● **The task**
Transcribe all of the records word for word, but omit the pictures.

● **Dataset**
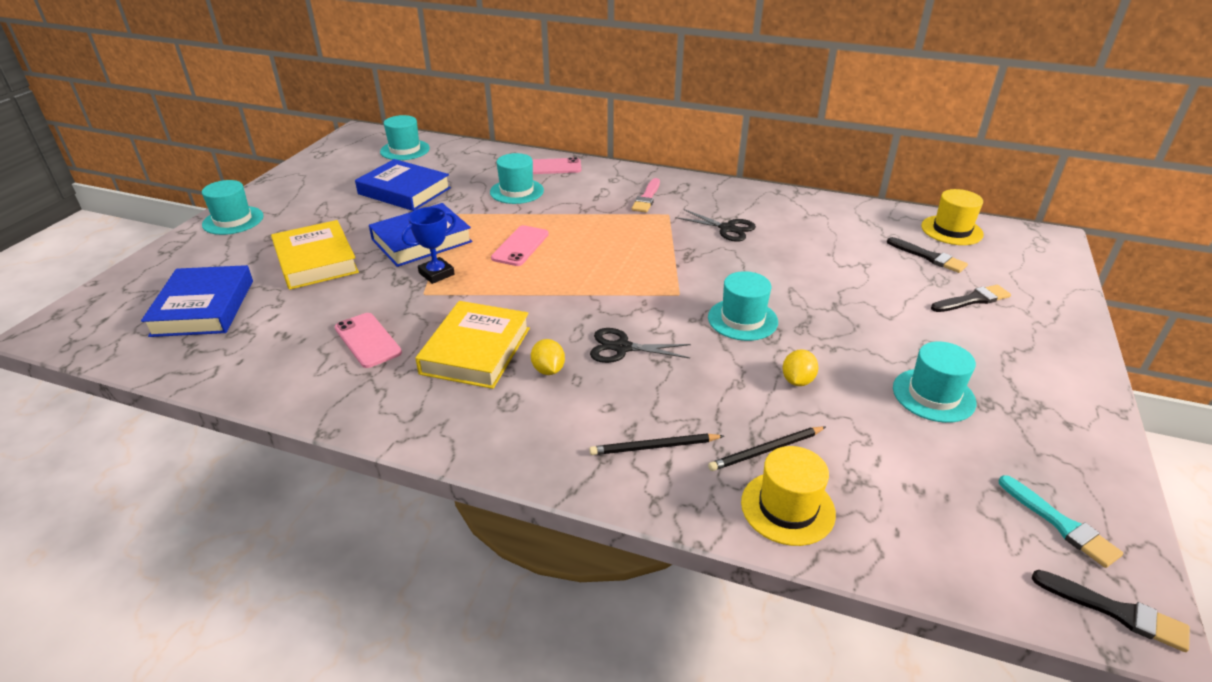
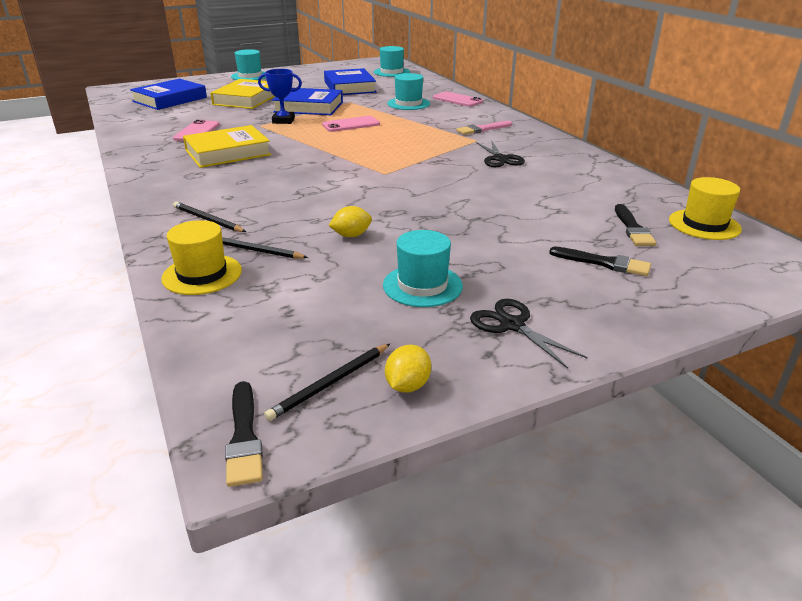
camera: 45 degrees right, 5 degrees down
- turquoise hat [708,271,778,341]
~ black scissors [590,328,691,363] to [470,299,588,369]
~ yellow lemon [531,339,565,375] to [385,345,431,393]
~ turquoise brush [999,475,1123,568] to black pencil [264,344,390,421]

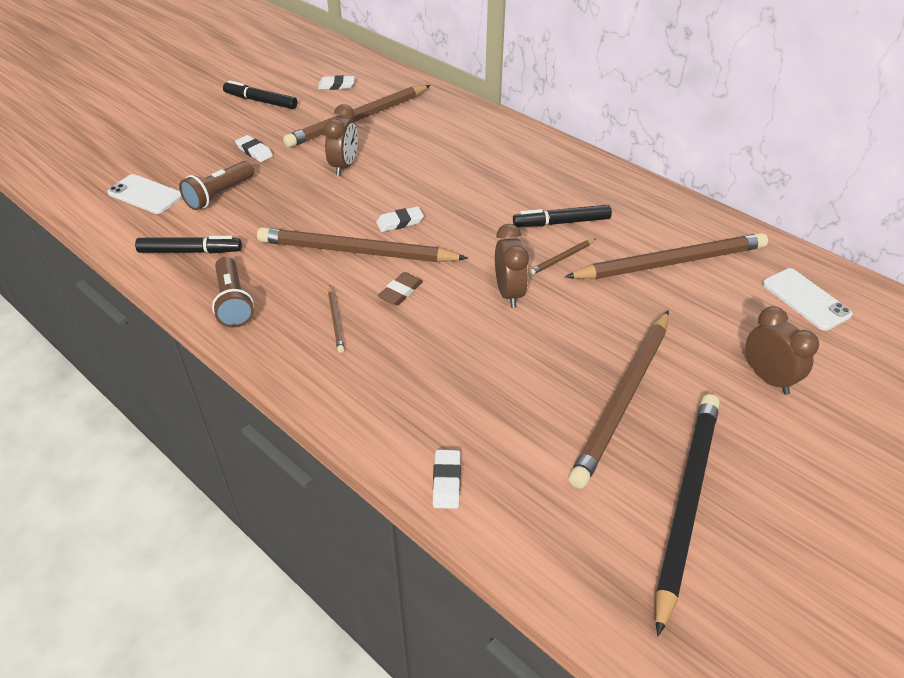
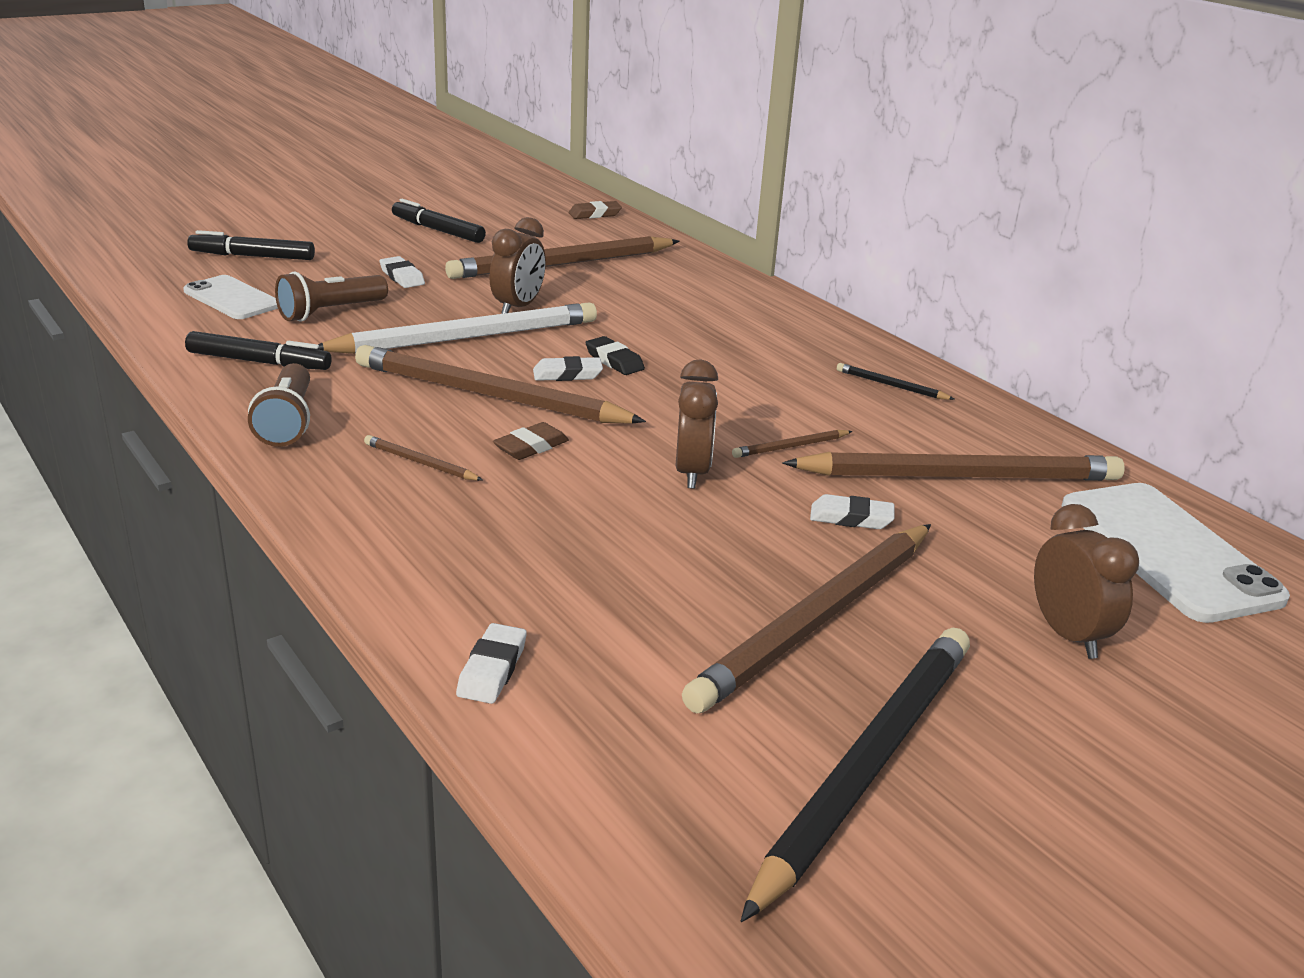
camera: 10 degrees right, 15 degrees down
~ white eraser [318,75,355,90] to [810,494,894,529]
~ black marker [513,205,612,227] to [187,230,315,260]
~ white phone [763,268,853,331] = [1062,483,1290,623] x1.63
~ brown pencil [328,286,344,353] = [364,435,483,481] 120 degrees clockwise
+ brown eraser [569,201,622,219]
+ white pencil [318,302,597,354]
+ black eraser [585,336,645,375]
+ black pencil [837,363,955,400]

● **Answer space**
camera: 45 degrees right, 5 degrees down
- turquoise hat [708,271,778,341]
~ black scissors [590,328,691,363] to [470,299,588,369]
~ yellow lemon [531,339,565,375] to [385,345,431,393]
~ turquoise brush [999,475,1123,568] to black pencil [264,344,390,421]

camera: 10 degrees right, 15 degrees down
~ white eraser [318,75,355,90] to [810,494,894,529]
~ black marker [513,205,612,227] to [187,230,315,260]
~ white phone [763,268,853,331] = [1062,483,1290,623] x1.63
~ brown pencil [328,286,344,353] = [364,435,483,481] 120 degrees clockwise
+ brown eraser [569,201,622,219]
+ white pencil [318,302,597,354]
+ black eraser [585,336,645,375]
+ black pencil [837,363,955,400]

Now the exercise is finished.